> [Directions] Within the records below, find the line with "blue lamp [415,160,490,254]" and the line with "purple jar [552,275,618,353]", then reproduce exactly those two lines and all lines between them, without any picture.

[Opening Excerpted records section]

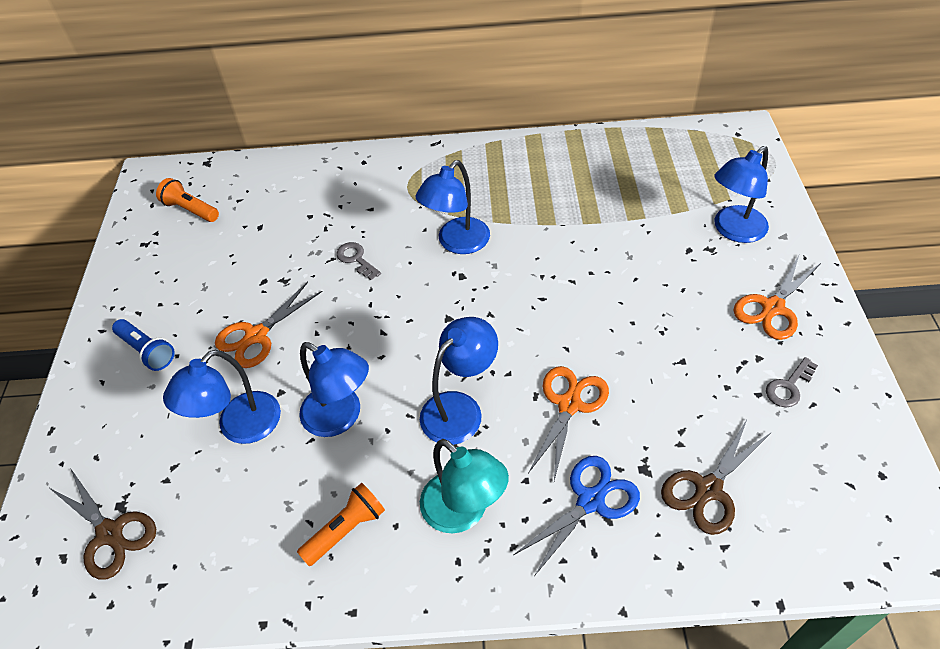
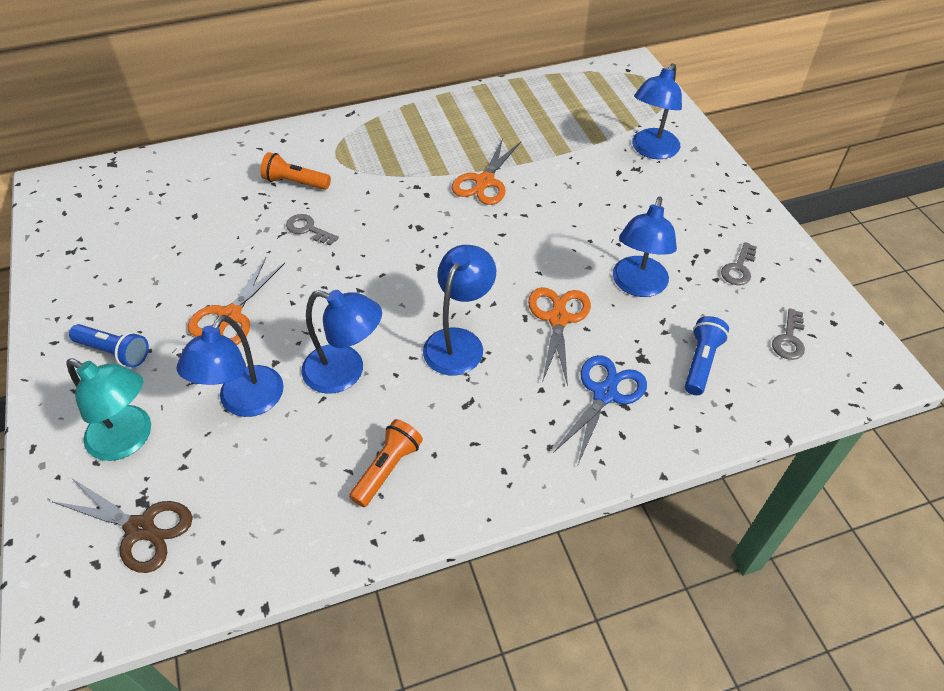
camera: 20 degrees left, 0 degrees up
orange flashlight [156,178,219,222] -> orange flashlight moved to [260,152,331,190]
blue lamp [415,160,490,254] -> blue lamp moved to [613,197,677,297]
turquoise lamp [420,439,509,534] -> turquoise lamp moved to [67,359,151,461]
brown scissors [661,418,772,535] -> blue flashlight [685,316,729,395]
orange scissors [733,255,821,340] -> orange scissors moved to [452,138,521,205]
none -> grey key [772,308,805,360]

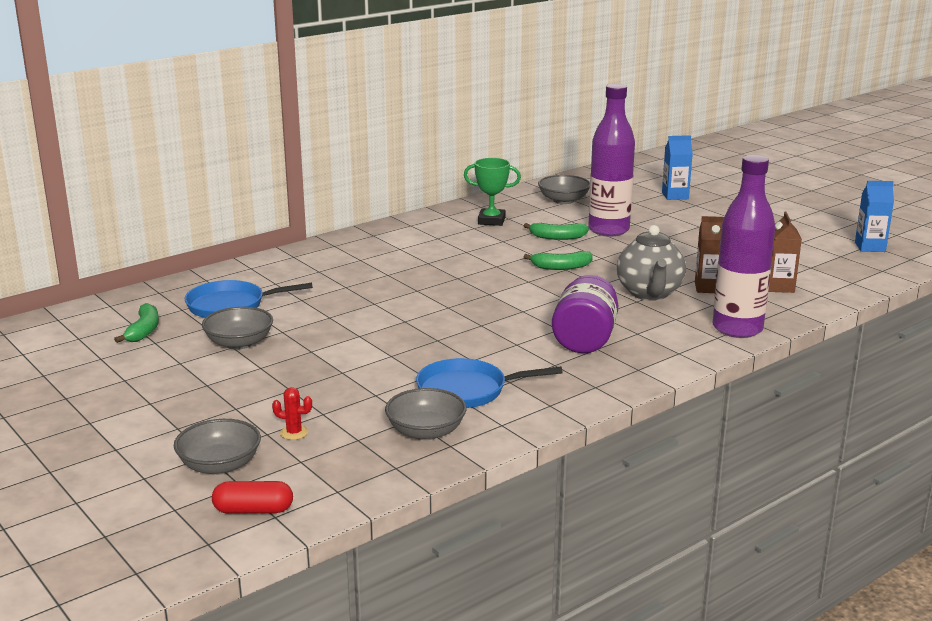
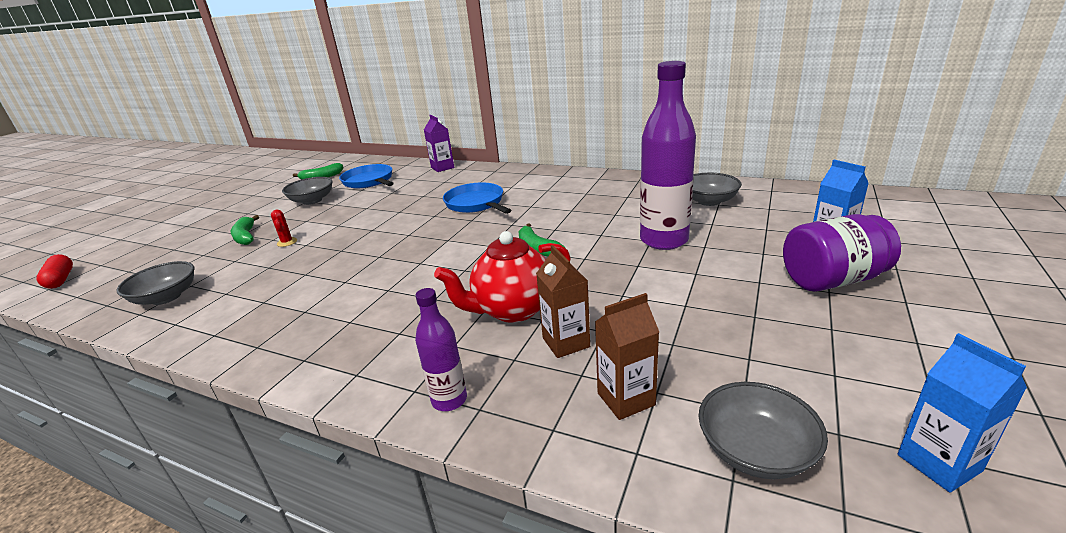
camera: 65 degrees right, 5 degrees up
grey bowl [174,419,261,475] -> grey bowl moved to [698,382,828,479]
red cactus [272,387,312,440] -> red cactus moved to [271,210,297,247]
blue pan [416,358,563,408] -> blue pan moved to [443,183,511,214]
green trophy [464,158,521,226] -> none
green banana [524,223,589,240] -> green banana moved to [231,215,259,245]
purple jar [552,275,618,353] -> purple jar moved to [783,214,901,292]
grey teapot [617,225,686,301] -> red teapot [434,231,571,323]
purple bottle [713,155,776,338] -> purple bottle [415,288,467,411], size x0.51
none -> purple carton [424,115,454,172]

[Closing Excerpted records section]

> [Exercise response]
blue lamp [415,160,490,254] -> blue lamp moved to [613,197,677,297]
turquoise lamp [420,439,509,534] -> turquoise lamp moved to [67,359,151,461]
brown scissors [661,418,772,535] -> blue flashlight [685,316,729,395]
orange scissors [733,255,821,340] -> orange scissors moved to [452,138,521,205]
none -> grey key [772,308,805,360]

camera: 65 degrees right, 5 degrees up
grey bowl [174,419,261,475] -> grey bowl moved to [698,382,828,479]
red cactus [272,387,312,440] -> red cactus moved to [271,210,297,247]
blue pan [416,358,563,408] -> blue pan moved to [443,183,511,214]
green trophy [464,158,521,226] -> none
green banana [524,223,589,240] -> green banana moved to [231,215,259,245]
purple jar [552,275,618,353] -> purple jar moved to [783,214,901,292]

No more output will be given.